-- start --
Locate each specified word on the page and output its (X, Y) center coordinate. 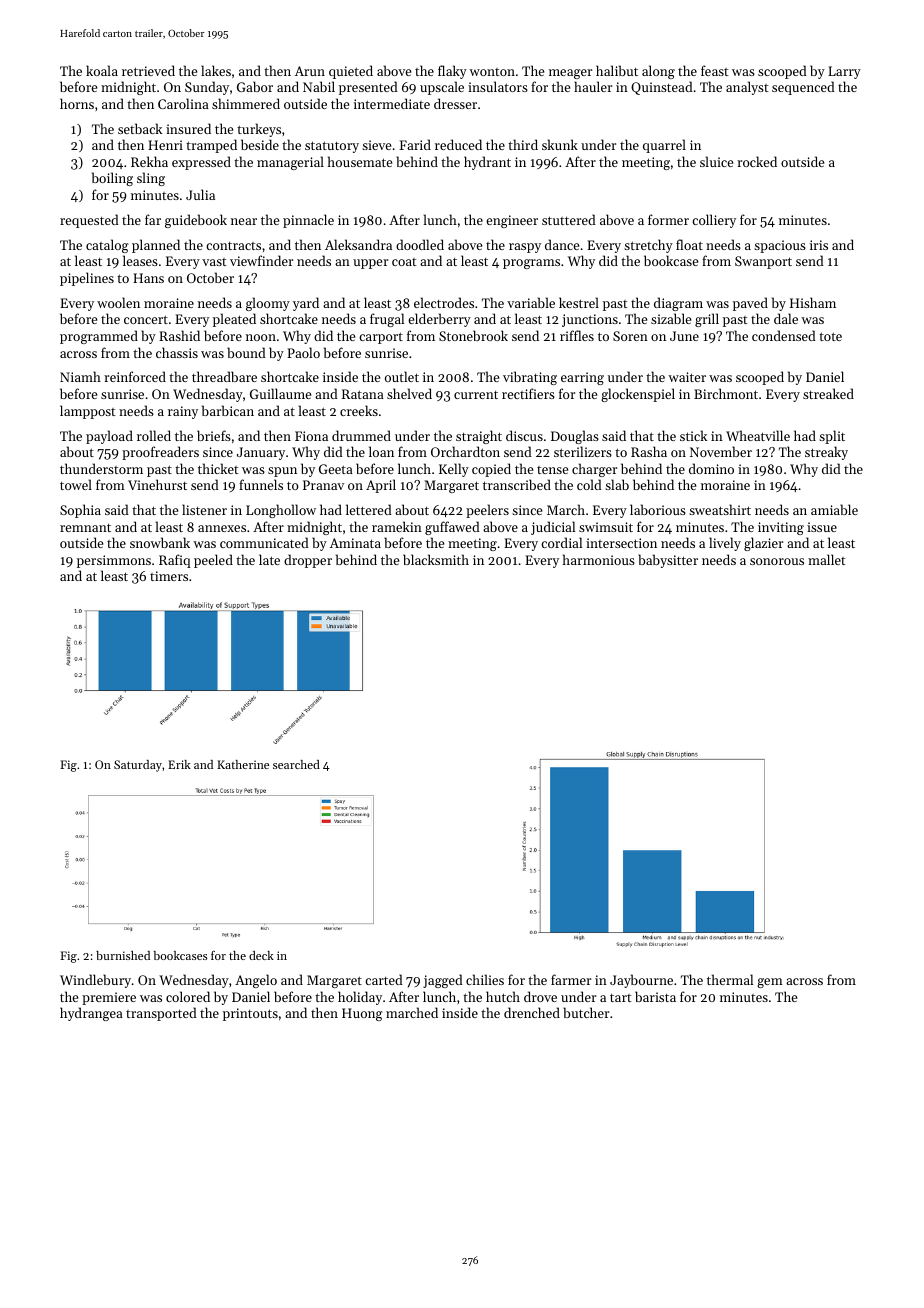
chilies (485, 979)
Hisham (813, 302)
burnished (123, 955)
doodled (420, 244)
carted (384, 979)
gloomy (268, 304)
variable (531, 302)
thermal (730, 979)
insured (188, 128)
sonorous (777, 561)
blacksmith (436, 559)
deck (261, 955)
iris (819, 245)
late (269, 559)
-- end --
[Work to be completed] Copy the lines again from the one containing "doodled (420, 244)" through the end of the lines, changing "blacksmith" to "goldsmith" and leaving everything else as it is.

[Result of this exercise]
doodled (420, 244)
carted (384, 979)
gloomy (268, 304)
variable (531, 302)
thermal (730, 979)
insured (188, 128)
sonorous (777, 561)
goldsmith (436, 559)
deck (261, 955)
iris (819, 245)
late (269, 559)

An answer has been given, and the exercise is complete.